WHAT THE TASK REQUIRES — For every line in the records that has the word "turned", make a copy.

= = = = =

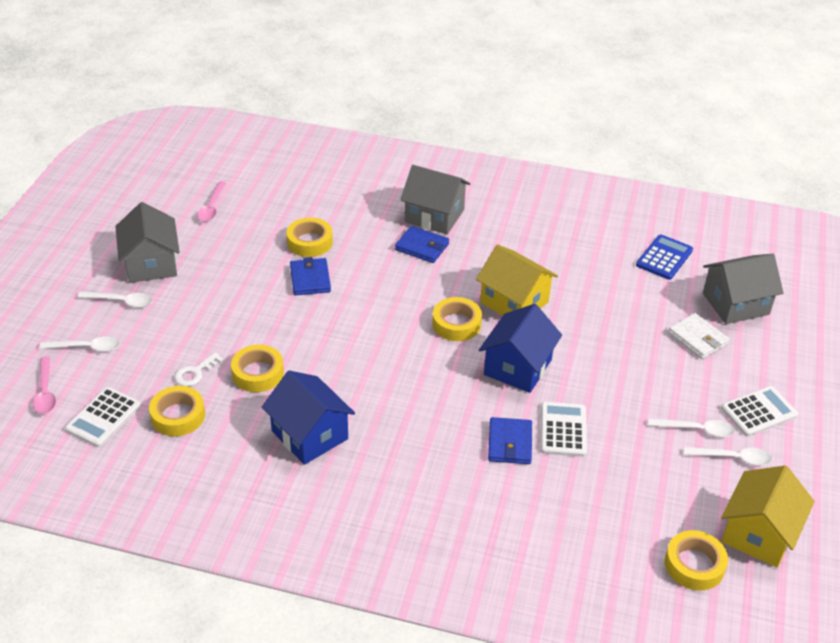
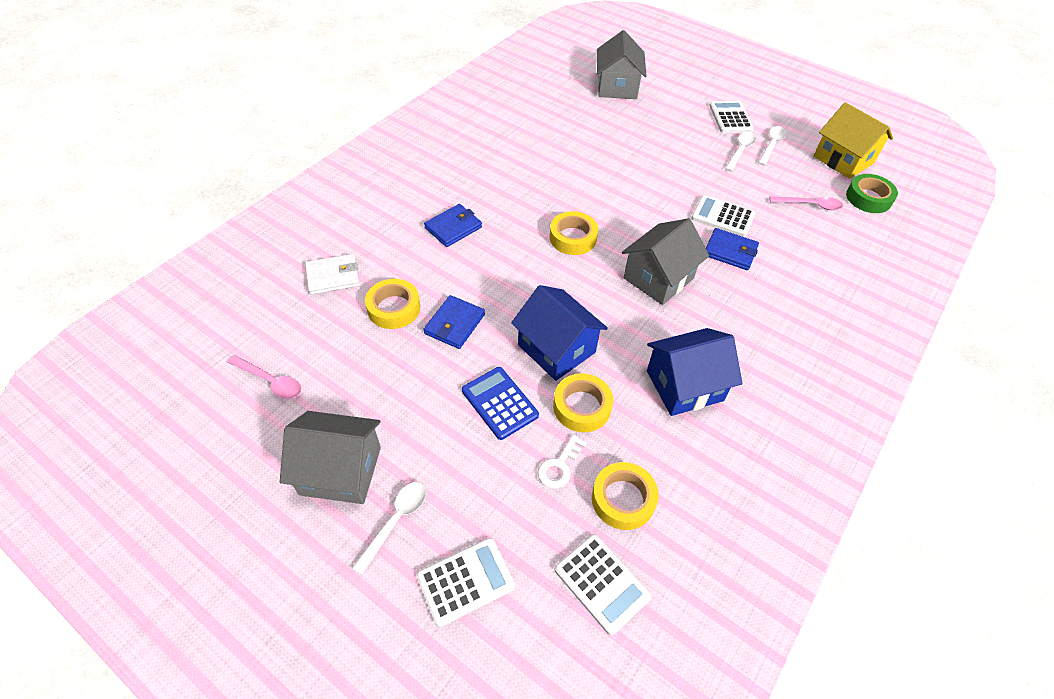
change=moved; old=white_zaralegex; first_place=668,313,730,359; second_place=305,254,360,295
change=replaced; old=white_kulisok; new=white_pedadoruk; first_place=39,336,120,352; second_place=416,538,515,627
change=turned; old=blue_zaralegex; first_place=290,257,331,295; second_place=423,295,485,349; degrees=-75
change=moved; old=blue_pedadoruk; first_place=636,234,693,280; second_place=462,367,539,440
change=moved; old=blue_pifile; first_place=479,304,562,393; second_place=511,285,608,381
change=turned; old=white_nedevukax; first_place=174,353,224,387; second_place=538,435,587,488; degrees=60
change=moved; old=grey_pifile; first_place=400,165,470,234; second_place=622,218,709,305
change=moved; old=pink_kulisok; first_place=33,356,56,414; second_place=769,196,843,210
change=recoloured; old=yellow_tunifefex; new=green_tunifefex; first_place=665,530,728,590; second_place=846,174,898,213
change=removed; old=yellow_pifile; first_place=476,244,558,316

= = = = =

ANSWER —
change=turned; old=blue_zaralegex; first_place=290,257,331,295; second_place=423,295,485,349; degrees=-75
change=turned; old=white_nedevukax; first_place=174,353,224,387; second_place=538,435,587,488; degrees=60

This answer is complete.